(COLLECTED DATA)
• • • • • • •

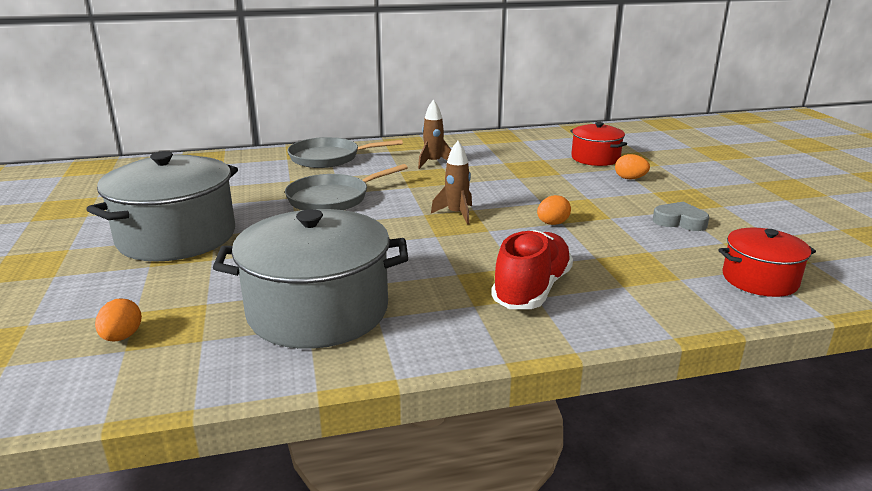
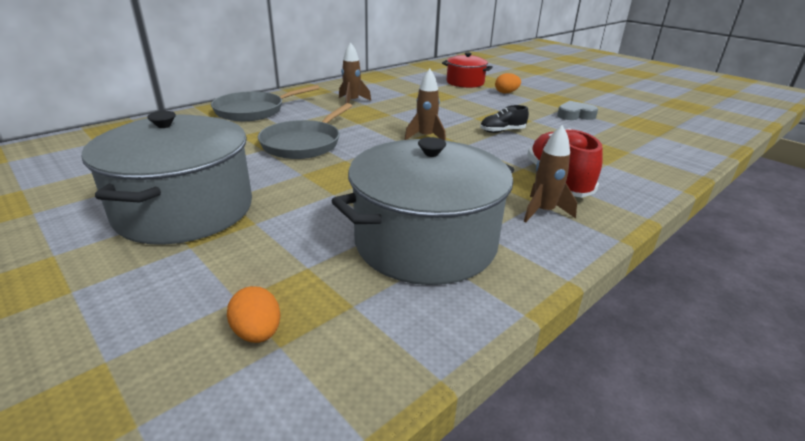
camera: 30 degrees left, 5 degrees up
(467, 315) = (543, 211): none -> brown rocket
(552, 223) = (502, 131): orange egg -> black shoe
(759, 279) = (668, 142): red pot -> none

• • • • • • •

(TASK DESCRIPTION)
Give again the lines from the line holding "(552, 223) = (502, 131): orange" through the close of the listing, both included, exactly as written and with nothing else.

(FINAL ANSWER)
(552, 223) = (502, 131): orange egg -> black shoe
(759, 279) = (668, 142): red pot -> none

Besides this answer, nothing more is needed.